- [Exercise details]: When you return the data, keep every line exactly as it is and leave out the pictures.

- [Given information]:
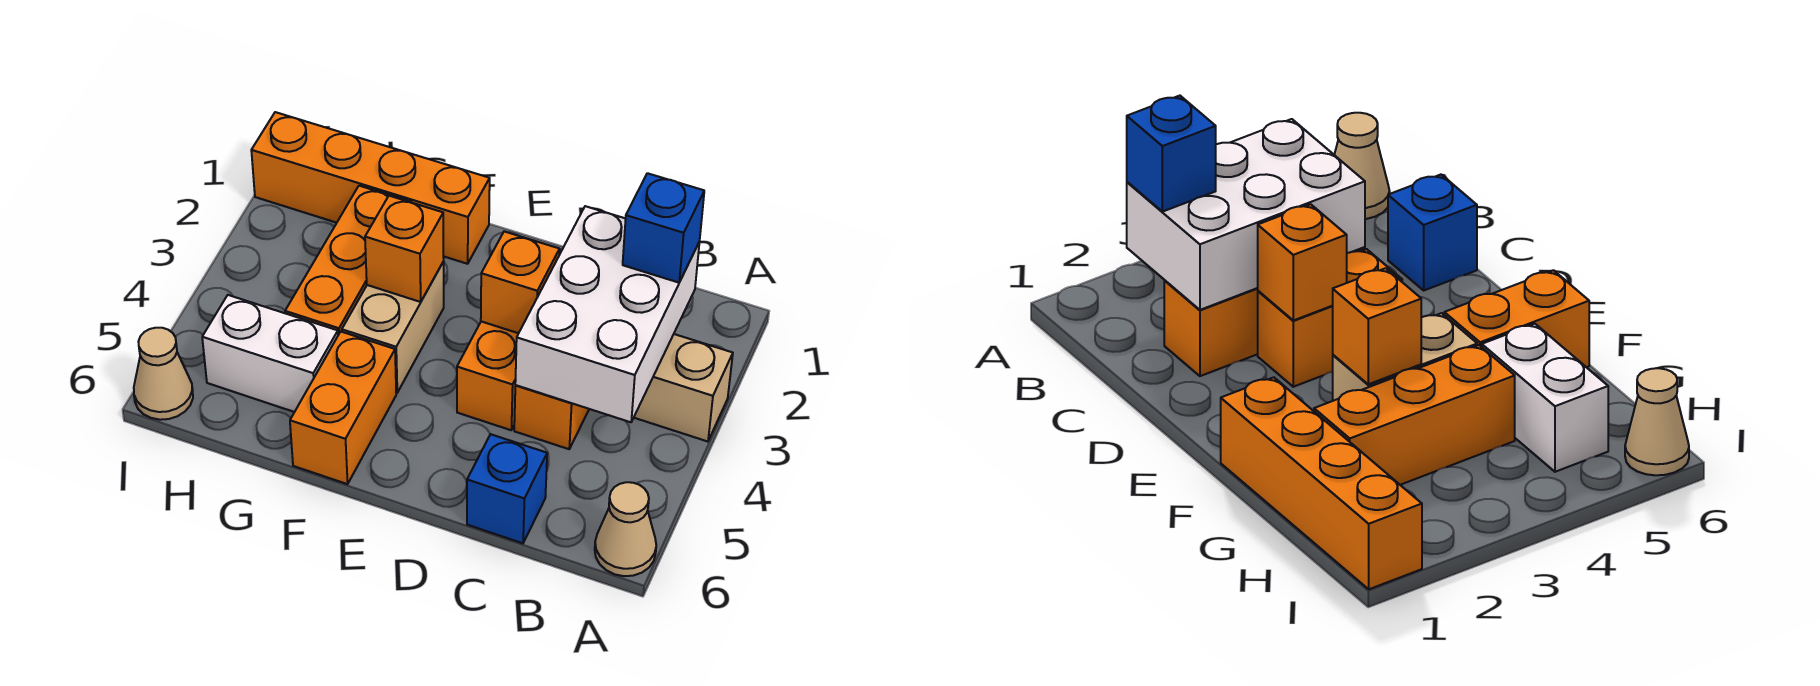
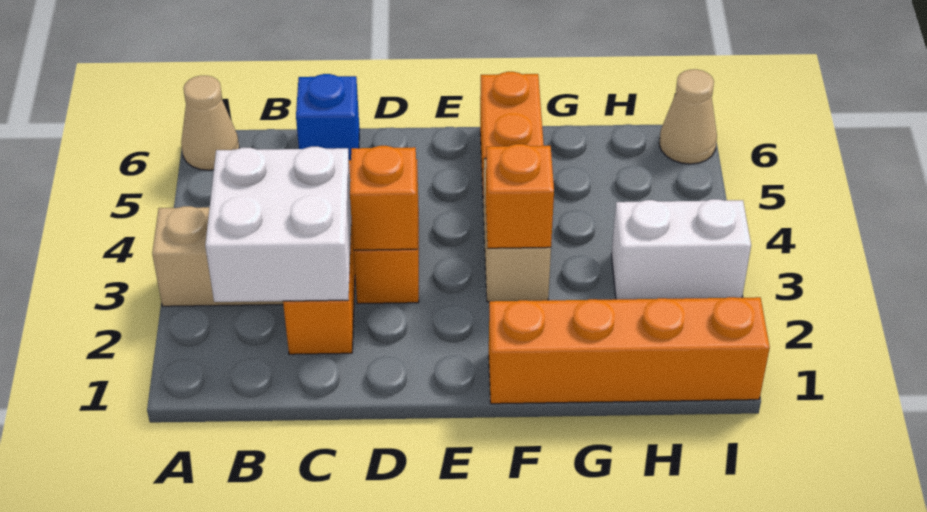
white brick B2:C4 level 2 -> white brick B2:C3 level 2
blue brick B2 level 3 -> none
orange brick G2:G4 level 1 -> none
white brick G5:H5 level 1 -> white brick H3:I3 level 1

- [Response]:
white brick B2:C4 level 2 -> white brick B2:C3 level 2
blue brick B2 level 3 -> none
orange brick G2:G4 level 1 -> none
white brick G5:H5 level 1 -> white brick H3:I3 level 1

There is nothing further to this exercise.